**Frame-by-frame shape edits:**
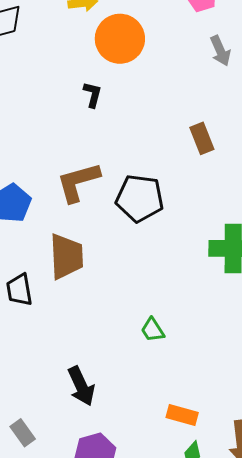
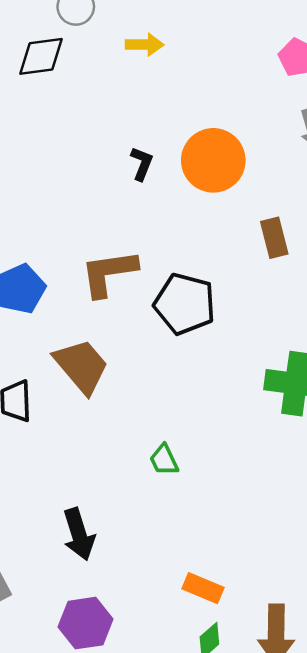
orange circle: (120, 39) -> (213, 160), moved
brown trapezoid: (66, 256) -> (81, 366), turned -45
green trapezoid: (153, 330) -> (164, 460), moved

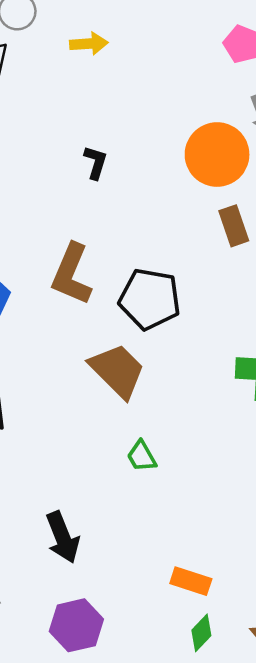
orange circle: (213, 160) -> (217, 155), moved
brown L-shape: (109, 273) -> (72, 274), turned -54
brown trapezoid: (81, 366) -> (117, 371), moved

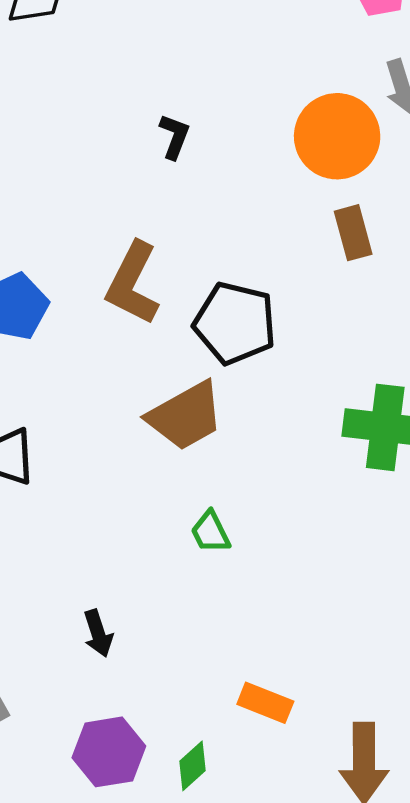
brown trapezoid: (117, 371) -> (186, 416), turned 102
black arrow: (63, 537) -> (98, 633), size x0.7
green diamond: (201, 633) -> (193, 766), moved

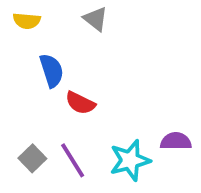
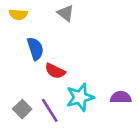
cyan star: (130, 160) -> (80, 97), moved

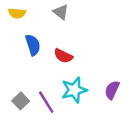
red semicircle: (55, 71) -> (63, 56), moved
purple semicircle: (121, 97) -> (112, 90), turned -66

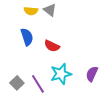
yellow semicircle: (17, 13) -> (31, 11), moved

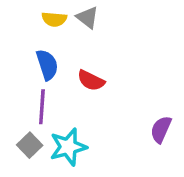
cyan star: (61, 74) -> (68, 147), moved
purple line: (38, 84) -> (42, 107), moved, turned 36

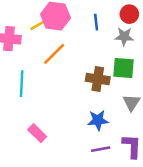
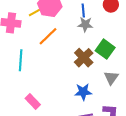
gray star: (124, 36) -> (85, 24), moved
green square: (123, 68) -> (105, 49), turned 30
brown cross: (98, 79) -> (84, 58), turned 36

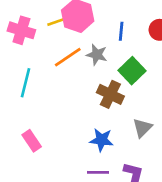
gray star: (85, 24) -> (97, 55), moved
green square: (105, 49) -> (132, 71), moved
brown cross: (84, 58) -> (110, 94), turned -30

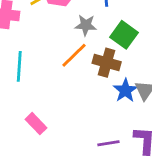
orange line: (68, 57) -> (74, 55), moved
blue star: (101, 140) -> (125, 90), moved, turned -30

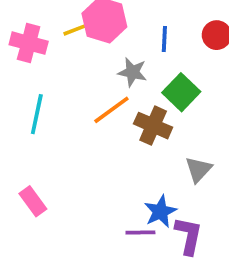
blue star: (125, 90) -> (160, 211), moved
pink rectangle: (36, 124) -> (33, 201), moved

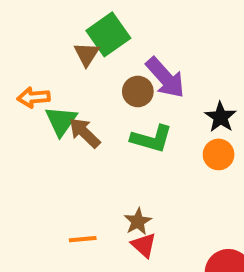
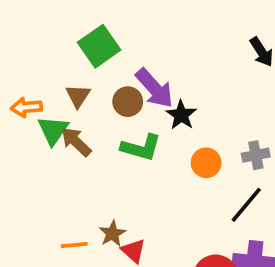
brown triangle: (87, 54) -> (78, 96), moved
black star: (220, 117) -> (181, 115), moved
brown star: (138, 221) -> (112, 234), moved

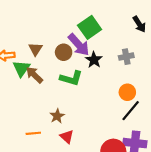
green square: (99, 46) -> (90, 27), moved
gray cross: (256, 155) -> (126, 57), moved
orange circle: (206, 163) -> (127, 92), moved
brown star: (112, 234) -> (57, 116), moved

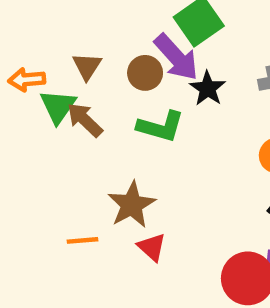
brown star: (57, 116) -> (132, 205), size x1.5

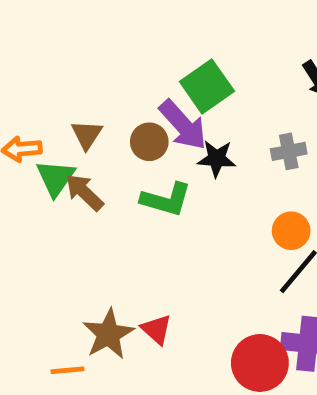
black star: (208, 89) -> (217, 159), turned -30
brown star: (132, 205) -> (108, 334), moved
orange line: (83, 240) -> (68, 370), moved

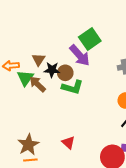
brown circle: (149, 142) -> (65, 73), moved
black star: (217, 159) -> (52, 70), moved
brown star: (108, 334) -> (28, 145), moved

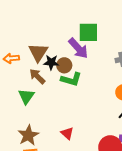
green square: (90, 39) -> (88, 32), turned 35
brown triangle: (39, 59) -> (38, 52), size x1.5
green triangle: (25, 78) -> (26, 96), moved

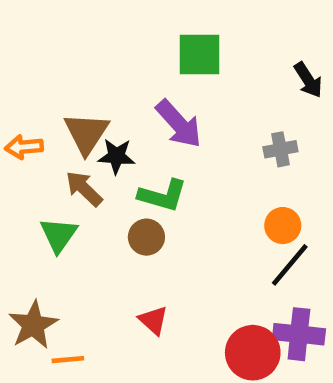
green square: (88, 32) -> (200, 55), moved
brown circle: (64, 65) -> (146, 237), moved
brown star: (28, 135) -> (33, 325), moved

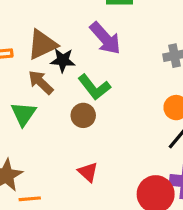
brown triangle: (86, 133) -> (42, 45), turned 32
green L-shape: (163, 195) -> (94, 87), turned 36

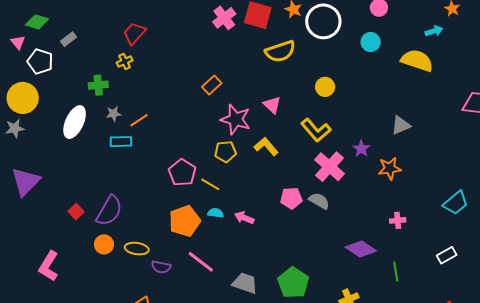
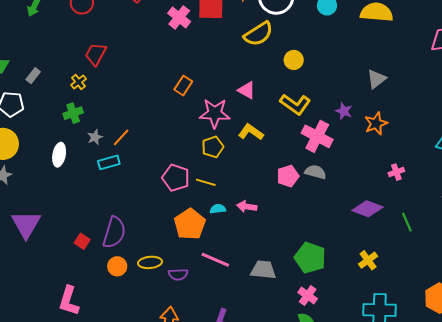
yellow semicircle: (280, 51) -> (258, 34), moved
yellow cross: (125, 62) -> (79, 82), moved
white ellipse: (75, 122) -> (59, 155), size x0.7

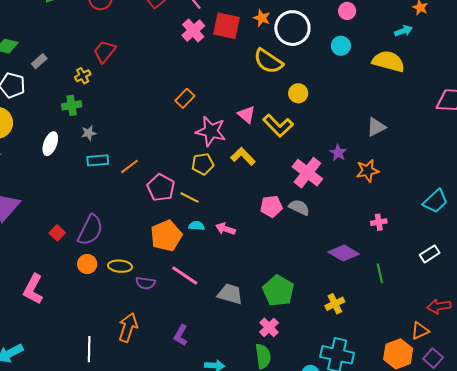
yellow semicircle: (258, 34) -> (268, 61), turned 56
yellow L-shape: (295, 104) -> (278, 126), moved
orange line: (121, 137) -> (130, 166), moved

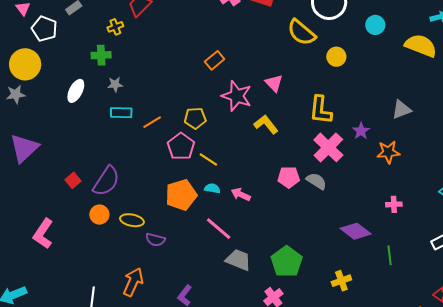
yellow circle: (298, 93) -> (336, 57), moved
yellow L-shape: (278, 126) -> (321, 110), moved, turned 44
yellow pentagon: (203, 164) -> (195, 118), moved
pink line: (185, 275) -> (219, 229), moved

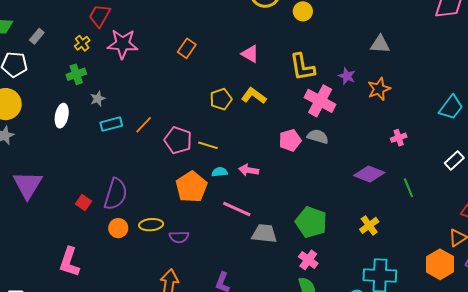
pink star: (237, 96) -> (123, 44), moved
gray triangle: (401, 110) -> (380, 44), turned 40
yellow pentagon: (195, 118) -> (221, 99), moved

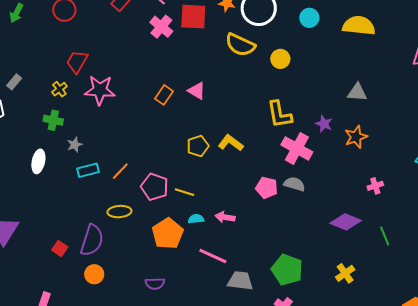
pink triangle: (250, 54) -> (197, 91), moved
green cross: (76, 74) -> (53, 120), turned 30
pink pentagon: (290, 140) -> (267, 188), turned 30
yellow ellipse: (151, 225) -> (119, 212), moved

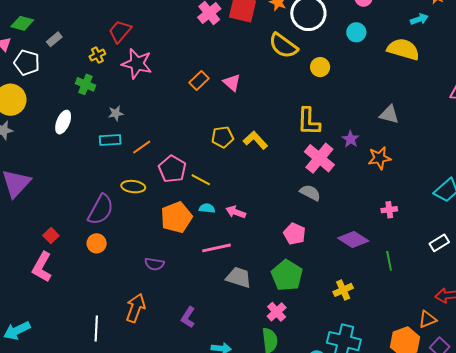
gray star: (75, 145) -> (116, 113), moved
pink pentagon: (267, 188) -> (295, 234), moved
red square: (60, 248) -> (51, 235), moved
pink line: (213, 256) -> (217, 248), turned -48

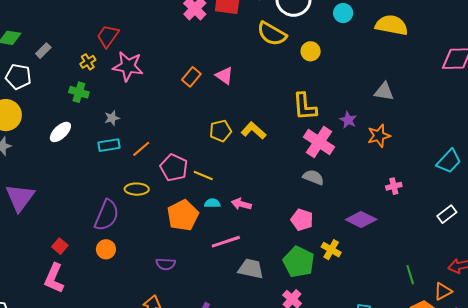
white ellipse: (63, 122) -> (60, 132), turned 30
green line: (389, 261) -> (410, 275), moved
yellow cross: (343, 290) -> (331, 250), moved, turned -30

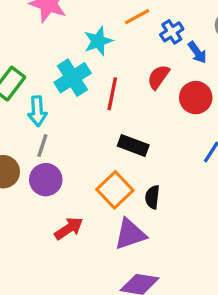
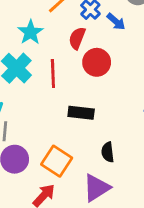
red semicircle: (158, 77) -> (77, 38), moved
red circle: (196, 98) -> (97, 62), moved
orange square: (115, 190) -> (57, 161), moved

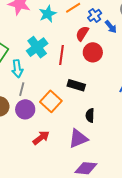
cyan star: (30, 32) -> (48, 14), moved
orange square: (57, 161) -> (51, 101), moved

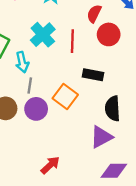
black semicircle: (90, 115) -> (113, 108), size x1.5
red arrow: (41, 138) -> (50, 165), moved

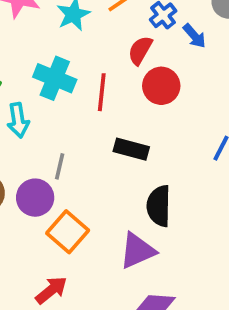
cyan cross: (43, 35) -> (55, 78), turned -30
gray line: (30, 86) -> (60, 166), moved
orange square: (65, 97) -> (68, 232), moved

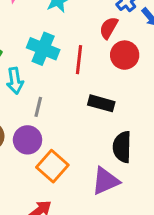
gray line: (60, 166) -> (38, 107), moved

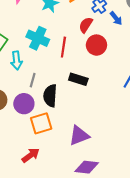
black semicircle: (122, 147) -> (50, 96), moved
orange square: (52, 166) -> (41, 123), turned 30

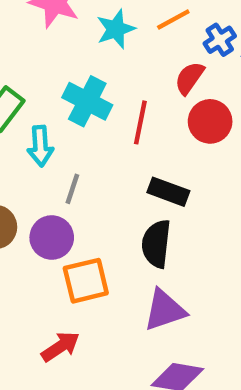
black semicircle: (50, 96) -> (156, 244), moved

**What is needed:** Reproduce the data exactly as it appears above. Pictures are to be left out.

**Output of the exercise:**
orange circle: (120, 39) -> (213, 160), moved
brown trapezoid: (66, 256) -> (81, 366), turned -45
green trapezoid: (153, 330) -> (164, 460), moved

orange circle: (213, 160) -> (217, 155), moved
brown L-shape: (109, 273) -> (72, 274), turned -54
brown trapezoid: (81, 366) -> (117, 371), moved

brown trapezoid: (117, 371) -> (186, 416), turned 102
black arrow: (63, 537) -> (98, 633), size x0.7
green diamond: (201, 633) -> (193, 766), moved

cyan star: (130, 160) -> (80, 97), moved

red semicircle: (55, 71) -> (63, 56), moved
purple semicircle: (121, 97) -> (112, 90), turned -66

yellow semicircle: (17, 13) -> (31, 11), moved

cyan star: (61, 74) -> (68, 147), moved
purple line: (38, 84) -> (42, 107), moved, turned 36

gray star: (124, 36) -> (85, 24), moved
green square: (123, 68) -> (105, 49), turned 30
brown cross: (98, 79) -> (84, 58), turned 36

gray star: (85, 24) -> (97, 55), moved
green square: (105, 49) -> (132, 71), moved
brown cross: (84, 58) -> (110, 94), turned -30

orange line: (68, 57) -> (74, 55), moved
blue star: (101, 140) -> (125, 90), moved, turned -30

blue star: (125, 90) -> (160, 211), moved
pink rectangle: (36, 124) -> (33, 201), moved

brown triangle: (87, 54) -> (78, 96), moved
black star: (220, 117) -> (181, 115), moved
brown star: (138, 221) -> (112, 234), moved

green square: (99, 46) -> (90, 27), moved
gray cross: (256, 155) -> (126, 57), moved
orange circle: (206, 163) -> (127, 92), moved
brown star: (112, 234) -> (57, 116), moved

brown star: (57, 116) -> (132, 205), size x1.5

black star: (208, 89) -> (217, 159), turned -30
brown star: (132, 205) -> (108, 334), moved
orange line: (83, 240) -> (68, 370), moved

brown circle: (149, 142) -> (65, 73), moved
black star: (217, 159) -> (52, 70), moved
brown star: (108, 334) -> (28, 145), moved

green square: (90, 39) -> (88, 32), turned 35
brown triangle: (39, 59) -> (38, 52), size x1.5
green triangle: (25, 78) -> (26, 96), moved

green square: (88, 32) -> (200, 55), moved
brown circle: (64, 65) -> (146, 237), moved
brown star: (28, 135) -> (33, 325), moved

brown triangle: (86, 133) -> (42, 45), turned 32
green L-shape: (163, 195) -> (94, 87), turned 36

yellow semicircle: (280, 51) -> (258, 34), moved
yellow cross: (125, 62) -> (79, 82), moved
white ellipse: (75, 122) -> (59, 155), size x0.7

yellow semicircle: (258, 34) -> (268, 61), turned 56
yellow L-shape: (295, 104) -> (278, 126), moved
orange line: (121, 137) -> (130, 166), moved

yellow circle: (298, 93) -> (336, 57), moved
yellow L-shape: (278, 126) -> (321, 110), moved, turned 44
yellow pentagon: (203, 164) -> (195, 118), moved
pink line: (185, 275) -> (219, 229), moved

pink star: (237, 96) -> (123, 44), moved
gray triangle: (401, 110) -> (380, 44), turned 40
yellow pentagon: (195, 118) -> (221, 99), moved

pink triangle: (250, 54) -> (197, 91), moved
green cross: (76, 74) -> (53, 120), turned 30
pink pentagon: (290, 140) -> (267, 188), turned 30
yellow ellipse: (151, 225) -> (119, 212), moved

gray star: (75, 145) -> (116, 113), moved
pink pentagon: (267, 188) -> (295, 234), moved
red square: (60, 248) -> (51, 235), moved
pink line: (213, 256) -> (217, 248), turned -48

white ellipse: (63, 122) -> (60, 132), turned 30
green line: (389, 261) -> (410, 275), moved
yellow cross: (343, 290) -> (331, 250), moved, turned -30

red semicircle: (158, 77) -> (77, 38), moved
red circle: (196, 98) -> (97, 62), moved
orange square: (115, 190) -> (57, 161), moved

cyan star: (30, 32) -> (48, 14), moved
orange square: (57, 161) -> (51, 101), moved

black semicircle: (90, 115) -> (113, 108), size x1.5
red arrow: (41, 138) -> (50, 165), moved

cyan cross: (43, 35) -> (55, 78), turned -30
gray line: (30, 86) -> (60, 166), moved
orange square: (65, 97) -> (68, 232), moved

gray line: (60, 166) -> (38, 107), moved

black semicircle: (122, 147) -> (50, 96), moved
orange square: (52, 166) -> (41, 123), turned 30

black semicircle: (50, 96) -> (156, 244), moved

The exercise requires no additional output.